- [Exercise] What lines of the data below hold "KEYS"? Show them.
**** Input for this task
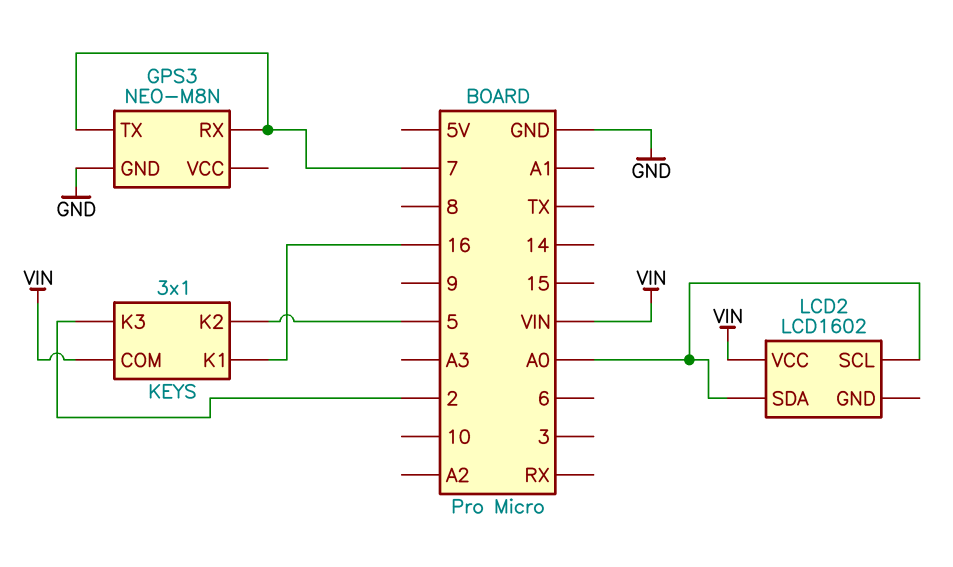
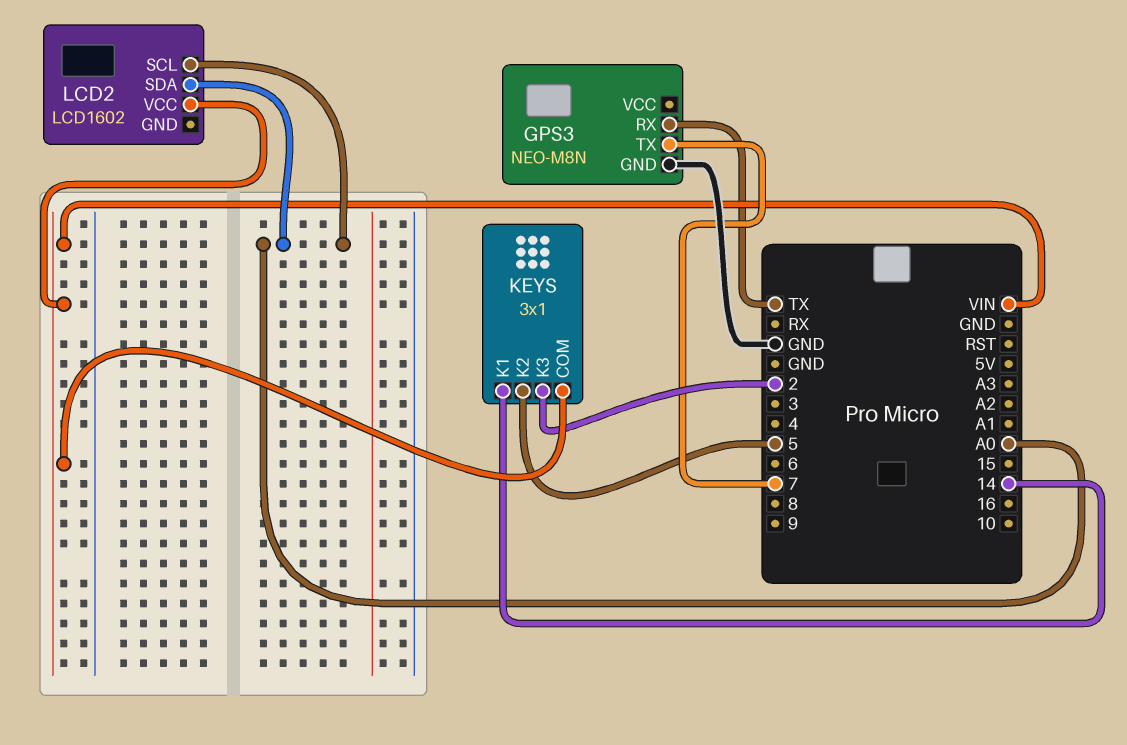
GPS3 pin RX: 7 -> TX
KEYS pin K1: 16 -> 14

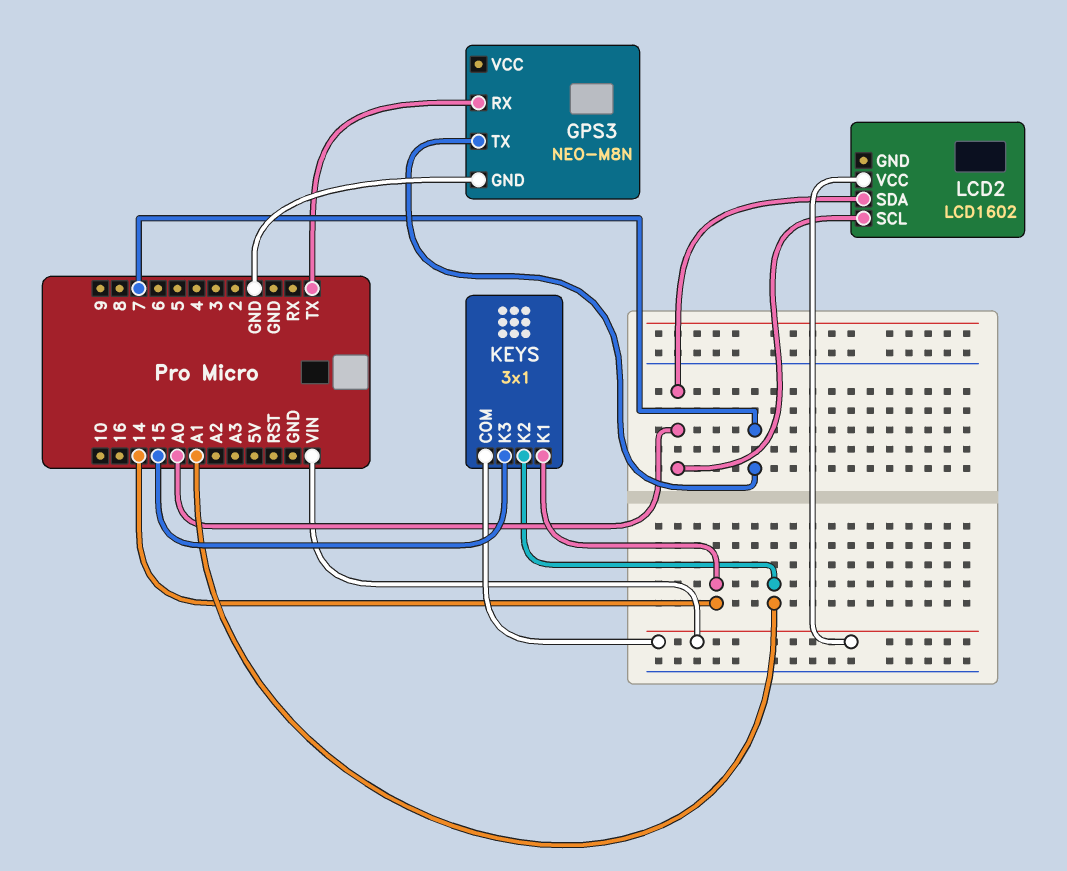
KEYS pin K2: 5 -> A1
KEYS pin K3: 2 -> 15

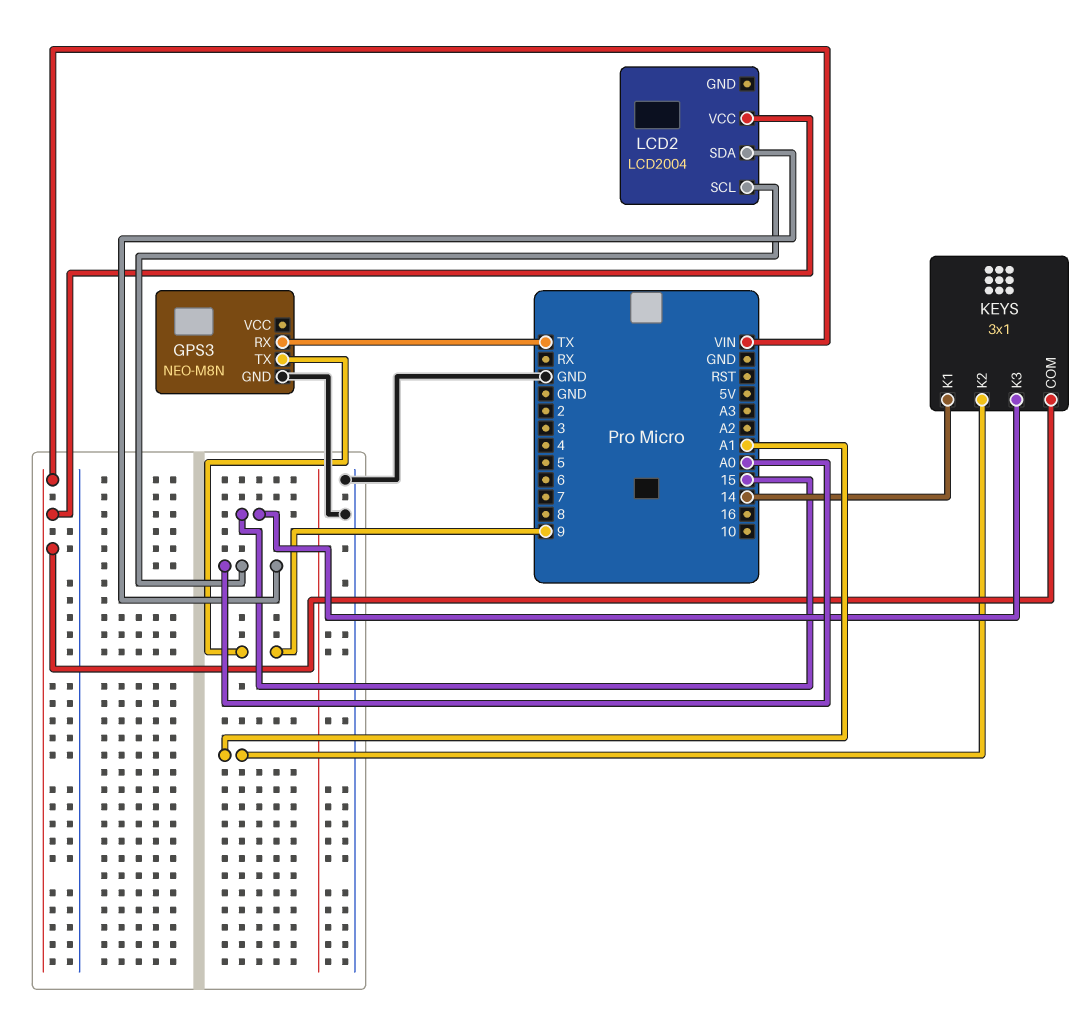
GPS3 pin TX: 7 -> 9
LCD2: LCD1602 -> LCD2004

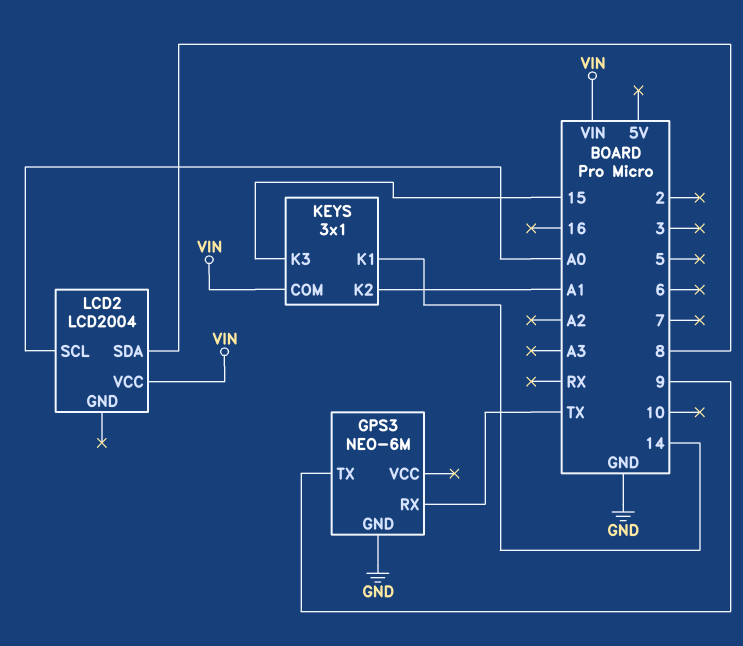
GPS3: NEO-M8N -> NEO-6M
LCD2 pin SDA: A0 -> 8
********
- [Answer to this task]
KEYS pin K1: 16 -> 14
KEYS pin K2: 5 -> A1
KEYS pin K3: 2 -> 15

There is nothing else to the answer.